TASK TO COMPLETE:
Exactly retype the lines from the top of the data through the line containing "(532, 940) = (200, 97): green hat -> none", leaving out every picture.

INFORMATION PROVIDED:
►

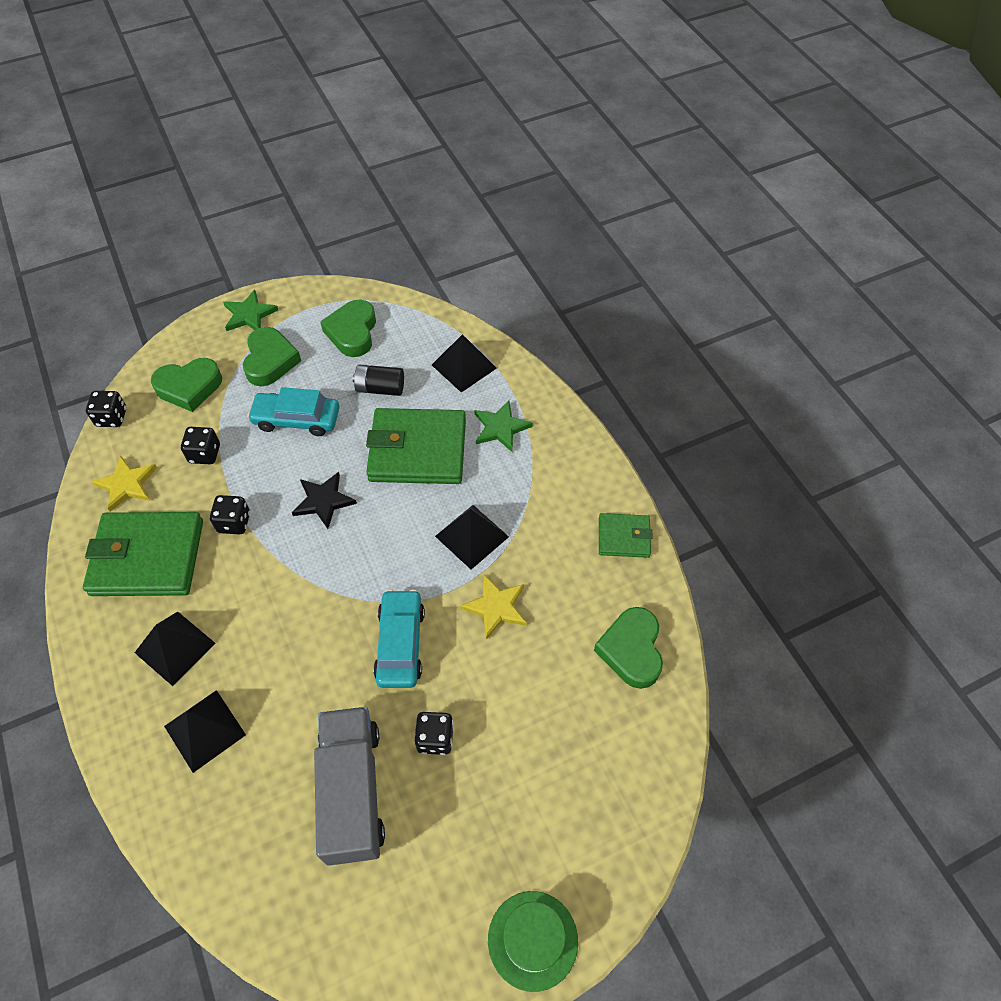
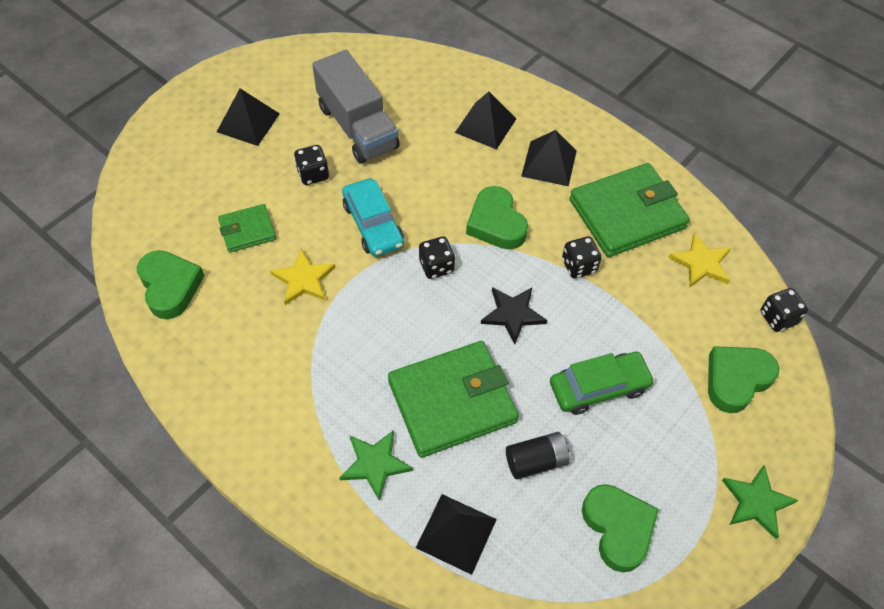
camera: 155 degrees right, 0 degrees up
(205, 454) = (658, 316): black dice -> black dice (436, 266)
(270, 361) = (681, 447): green heart -> green heart (496, 223)
(297, 419) = (599, 387): turquoise car -> green car
(471, 536) = (353, 333): black pyramid -> black pyramid (248, 122)
(532, 940) = (200, 97): green hat -> none
(624, 537) = (200, 387): green wallet -> green wallet (247, 230)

◄

EXPECTED ANSWER:
camera: 155 degrees right, 0 degrees up
(205, 454) = (658, 316): black dice -> black dice (436, 266)
(270, 361) = (681, 447): green heart -> green heart (496, 223)
(297, 419) = (599, 387): turquoise car -> green car
(471, 536) = (353, 333): black pyramid -> black pyramid (248, 122)
(532, 940) = (200, 97): green hat -> none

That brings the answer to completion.